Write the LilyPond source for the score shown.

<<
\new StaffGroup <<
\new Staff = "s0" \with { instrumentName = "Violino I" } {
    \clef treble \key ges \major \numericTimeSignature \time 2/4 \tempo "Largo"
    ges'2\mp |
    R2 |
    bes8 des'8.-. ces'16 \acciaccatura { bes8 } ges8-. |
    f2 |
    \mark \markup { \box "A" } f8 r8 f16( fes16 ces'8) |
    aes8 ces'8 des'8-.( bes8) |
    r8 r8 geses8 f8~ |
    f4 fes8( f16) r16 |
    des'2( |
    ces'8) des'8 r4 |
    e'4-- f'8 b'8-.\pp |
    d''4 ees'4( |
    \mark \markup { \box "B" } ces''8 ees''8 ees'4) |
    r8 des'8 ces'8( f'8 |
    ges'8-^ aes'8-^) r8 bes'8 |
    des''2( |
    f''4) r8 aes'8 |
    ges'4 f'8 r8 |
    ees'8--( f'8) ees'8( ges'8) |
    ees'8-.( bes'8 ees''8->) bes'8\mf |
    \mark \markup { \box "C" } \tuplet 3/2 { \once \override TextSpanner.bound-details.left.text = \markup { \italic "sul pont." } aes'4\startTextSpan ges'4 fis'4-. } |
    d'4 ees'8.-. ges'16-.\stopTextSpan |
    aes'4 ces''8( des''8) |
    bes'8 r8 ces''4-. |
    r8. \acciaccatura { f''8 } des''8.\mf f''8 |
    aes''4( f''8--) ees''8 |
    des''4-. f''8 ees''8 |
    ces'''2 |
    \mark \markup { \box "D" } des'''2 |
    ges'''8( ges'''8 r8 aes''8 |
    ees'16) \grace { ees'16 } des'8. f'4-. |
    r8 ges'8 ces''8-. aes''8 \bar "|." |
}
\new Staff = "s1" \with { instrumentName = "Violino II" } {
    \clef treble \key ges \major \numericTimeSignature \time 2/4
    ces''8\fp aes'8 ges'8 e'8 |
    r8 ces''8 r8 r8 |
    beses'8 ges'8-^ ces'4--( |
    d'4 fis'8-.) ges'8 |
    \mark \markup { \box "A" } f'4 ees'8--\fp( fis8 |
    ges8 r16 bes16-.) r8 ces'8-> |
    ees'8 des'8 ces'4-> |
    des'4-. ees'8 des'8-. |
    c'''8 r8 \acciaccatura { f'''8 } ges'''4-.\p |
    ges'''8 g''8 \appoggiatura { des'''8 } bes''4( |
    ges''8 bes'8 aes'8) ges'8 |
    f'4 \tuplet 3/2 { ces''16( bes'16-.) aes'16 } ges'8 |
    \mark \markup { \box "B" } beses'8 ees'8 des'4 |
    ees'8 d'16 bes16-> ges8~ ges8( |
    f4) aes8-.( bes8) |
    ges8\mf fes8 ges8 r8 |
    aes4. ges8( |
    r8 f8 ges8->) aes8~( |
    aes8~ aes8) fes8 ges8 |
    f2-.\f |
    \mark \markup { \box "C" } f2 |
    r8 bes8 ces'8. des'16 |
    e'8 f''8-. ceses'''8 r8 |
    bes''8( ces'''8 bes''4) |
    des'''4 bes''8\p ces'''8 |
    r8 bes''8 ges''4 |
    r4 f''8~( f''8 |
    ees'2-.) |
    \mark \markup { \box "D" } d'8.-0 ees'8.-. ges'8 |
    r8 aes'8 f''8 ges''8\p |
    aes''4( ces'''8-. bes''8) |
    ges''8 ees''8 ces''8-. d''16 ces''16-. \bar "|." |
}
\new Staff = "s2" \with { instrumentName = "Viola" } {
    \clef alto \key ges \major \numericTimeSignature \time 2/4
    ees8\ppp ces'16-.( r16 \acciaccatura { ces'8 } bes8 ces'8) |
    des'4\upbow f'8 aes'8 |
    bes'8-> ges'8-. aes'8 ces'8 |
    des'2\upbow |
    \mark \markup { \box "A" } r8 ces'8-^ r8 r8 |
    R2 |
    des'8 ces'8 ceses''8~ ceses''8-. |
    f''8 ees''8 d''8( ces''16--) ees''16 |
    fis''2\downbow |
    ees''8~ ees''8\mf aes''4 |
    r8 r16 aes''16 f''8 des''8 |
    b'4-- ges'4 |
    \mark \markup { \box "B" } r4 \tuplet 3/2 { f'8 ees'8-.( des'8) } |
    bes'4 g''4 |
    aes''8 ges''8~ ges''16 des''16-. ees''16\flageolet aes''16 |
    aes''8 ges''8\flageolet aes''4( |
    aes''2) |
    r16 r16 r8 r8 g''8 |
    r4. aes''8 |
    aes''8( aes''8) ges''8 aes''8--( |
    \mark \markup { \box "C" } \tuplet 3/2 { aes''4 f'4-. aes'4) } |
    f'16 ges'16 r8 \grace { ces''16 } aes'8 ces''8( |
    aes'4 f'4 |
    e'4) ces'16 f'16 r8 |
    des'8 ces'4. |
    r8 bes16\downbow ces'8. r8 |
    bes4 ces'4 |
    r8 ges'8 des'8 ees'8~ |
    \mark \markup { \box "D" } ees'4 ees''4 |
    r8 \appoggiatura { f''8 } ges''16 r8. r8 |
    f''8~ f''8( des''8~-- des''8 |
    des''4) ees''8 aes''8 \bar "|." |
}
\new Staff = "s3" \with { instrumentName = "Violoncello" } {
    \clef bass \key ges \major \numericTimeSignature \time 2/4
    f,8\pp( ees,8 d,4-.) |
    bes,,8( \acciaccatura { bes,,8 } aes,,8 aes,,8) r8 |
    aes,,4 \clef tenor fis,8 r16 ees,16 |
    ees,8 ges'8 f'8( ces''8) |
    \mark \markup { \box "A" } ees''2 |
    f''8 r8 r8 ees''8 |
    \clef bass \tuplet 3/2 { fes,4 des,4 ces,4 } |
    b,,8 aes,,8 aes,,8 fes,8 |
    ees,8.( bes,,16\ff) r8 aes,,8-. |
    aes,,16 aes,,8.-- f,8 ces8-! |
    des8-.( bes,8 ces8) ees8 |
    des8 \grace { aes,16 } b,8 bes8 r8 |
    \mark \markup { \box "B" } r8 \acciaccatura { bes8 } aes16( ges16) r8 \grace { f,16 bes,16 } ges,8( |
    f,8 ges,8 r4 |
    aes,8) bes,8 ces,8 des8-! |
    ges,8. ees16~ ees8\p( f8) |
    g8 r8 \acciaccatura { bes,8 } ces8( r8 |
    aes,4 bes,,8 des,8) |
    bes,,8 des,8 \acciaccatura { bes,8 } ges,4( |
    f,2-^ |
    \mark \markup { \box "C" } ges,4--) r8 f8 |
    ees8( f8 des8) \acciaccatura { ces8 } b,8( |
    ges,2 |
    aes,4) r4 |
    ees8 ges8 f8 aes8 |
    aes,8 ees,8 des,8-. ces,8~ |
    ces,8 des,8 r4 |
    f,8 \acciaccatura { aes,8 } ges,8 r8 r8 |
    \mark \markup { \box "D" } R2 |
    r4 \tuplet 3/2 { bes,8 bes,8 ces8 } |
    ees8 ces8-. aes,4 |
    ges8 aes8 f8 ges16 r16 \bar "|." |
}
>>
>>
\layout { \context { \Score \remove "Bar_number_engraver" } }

**WORK INSTRUCTIONS**: Return each line of the data above that contains the string "beses", with case counting.

**EXPECTED ANSWER**:
    beses'8 ges'8-^ ces'4--( |
    \mark \markup { \box "B" } beses'8 ees'8 des'4 |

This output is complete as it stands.